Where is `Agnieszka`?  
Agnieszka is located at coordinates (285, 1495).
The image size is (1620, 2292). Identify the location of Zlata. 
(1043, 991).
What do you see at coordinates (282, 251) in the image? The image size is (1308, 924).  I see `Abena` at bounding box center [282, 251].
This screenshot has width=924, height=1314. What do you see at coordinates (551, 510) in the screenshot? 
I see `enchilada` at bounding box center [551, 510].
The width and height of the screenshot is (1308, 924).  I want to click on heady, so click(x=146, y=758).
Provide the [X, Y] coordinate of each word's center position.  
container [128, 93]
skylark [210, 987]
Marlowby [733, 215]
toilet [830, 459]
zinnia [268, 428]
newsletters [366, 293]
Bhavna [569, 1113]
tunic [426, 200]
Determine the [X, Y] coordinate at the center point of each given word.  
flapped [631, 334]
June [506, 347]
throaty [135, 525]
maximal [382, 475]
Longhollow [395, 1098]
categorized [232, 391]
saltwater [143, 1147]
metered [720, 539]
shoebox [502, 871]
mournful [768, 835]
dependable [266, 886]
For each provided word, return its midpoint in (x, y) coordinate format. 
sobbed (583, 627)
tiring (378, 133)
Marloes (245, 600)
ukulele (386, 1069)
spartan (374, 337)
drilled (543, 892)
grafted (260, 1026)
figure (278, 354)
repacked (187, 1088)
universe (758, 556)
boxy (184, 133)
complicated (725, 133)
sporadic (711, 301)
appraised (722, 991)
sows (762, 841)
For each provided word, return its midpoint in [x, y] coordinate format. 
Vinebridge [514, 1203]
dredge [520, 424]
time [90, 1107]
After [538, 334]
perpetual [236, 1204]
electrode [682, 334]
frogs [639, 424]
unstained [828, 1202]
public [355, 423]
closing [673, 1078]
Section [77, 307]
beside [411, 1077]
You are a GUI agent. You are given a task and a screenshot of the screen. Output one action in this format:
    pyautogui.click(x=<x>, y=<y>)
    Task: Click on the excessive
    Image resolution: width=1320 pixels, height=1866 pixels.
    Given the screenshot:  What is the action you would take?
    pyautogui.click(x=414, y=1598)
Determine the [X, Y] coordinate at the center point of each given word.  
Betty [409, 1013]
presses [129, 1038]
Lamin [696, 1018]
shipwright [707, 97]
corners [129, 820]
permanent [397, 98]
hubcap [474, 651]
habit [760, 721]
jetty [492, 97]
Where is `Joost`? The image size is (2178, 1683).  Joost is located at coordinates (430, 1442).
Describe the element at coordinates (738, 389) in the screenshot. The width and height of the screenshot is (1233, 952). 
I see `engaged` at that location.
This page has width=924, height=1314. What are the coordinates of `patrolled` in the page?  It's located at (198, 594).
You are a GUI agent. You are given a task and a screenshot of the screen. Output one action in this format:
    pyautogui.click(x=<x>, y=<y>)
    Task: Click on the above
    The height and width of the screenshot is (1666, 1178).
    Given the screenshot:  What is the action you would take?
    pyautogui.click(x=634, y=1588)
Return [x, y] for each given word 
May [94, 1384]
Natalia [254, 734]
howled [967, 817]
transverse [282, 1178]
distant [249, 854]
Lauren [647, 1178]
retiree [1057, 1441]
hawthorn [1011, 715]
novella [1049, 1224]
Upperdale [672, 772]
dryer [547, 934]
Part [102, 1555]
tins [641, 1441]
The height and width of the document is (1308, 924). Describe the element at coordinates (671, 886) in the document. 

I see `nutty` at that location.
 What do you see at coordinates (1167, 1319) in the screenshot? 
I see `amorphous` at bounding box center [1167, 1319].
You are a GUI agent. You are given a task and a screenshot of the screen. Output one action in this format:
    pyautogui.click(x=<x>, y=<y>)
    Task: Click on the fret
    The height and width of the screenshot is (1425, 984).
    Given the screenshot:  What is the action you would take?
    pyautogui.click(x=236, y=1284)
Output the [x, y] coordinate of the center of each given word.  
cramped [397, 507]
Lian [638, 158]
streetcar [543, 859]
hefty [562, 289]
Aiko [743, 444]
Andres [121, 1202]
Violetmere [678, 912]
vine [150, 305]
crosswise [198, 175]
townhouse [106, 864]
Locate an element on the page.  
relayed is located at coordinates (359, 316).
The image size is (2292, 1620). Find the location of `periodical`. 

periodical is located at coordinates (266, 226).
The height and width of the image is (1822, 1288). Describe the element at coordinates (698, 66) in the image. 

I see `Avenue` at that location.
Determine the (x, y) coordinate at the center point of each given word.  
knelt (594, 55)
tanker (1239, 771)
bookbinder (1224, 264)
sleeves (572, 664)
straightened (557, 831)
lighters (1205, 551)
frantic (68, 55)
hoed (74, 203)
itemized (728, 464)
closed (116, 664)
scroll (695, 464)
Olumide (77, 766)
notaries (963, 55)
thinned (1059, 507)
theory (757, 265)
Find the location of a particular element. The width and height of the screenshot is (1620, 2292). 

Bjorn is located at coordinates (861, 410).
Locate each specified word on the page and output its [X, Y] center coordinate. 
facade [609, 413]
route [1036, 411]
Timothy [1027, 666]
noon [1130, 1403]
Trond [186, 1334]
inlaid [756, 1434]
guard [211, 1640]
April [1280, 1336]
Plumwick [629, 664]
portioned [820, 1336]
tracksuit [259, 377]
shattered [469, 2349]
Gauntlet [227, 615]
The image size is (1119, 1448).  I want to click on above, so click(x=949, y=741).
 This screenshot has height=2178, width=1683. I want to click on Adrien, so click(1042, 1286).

PROBLEM
Give every line of the items, from the line with "lighters (1205, 551)" up to and including the last line, as a Markdown table with the columns Row and Line, numbering each row and leaving out blank lines.

TASK OUTPUT
| Row | Line |
|---|---|
| 1 | lighters (1205, 551) |
| 2 | frantic (68, 55) |
| 3 | hoed (74, 203) |
| 4 | itemized (728, 464) |
| 5 | closed (116, 664) |
| 6 | scroll (695, 464) |
| 7 | Olumide (77, 766) |
| 8 | notaries (963, 55) |
| 9 | thinned (1059, 507) |
| 10 | theory (757, 265) |
| 11 | Find the location of a particular element. The width and height of the screenshot is (1620, 2292).  |
| 12 | Bjorn is located at coordinates (861, 410). |
| 13 | Locate each specified word on the page and output its [X, Y] center coordinate.  |
| 14 | facade [609, 413] |
| 15 | route [1036, 411] |
| 16 | Timothy [1027, 666] |
| 17 | noon [1130, 1403] |
| 18 | Trond [186, 1334] |
| 19 | inlaid [756, 1434] |
| 20 | guard [211, 1640] |
| 21 | April [1280, 1336] |
| 22 | Plumwick [629, 664] |
| 23 | portioned [820, 1336] |
| 24 | tracksuit [259, 377] |
| 25 | shattered [469, 2349] |
| 26 | Gauntlet [227, 615] |
| 27 | The image size is (1119, 1448).  I want to click on above, so click(x=949, y=741). |
| 28 |  This screenshot has height=2178, width=1683. I want to click on Adrien, so click(1042, 1286). |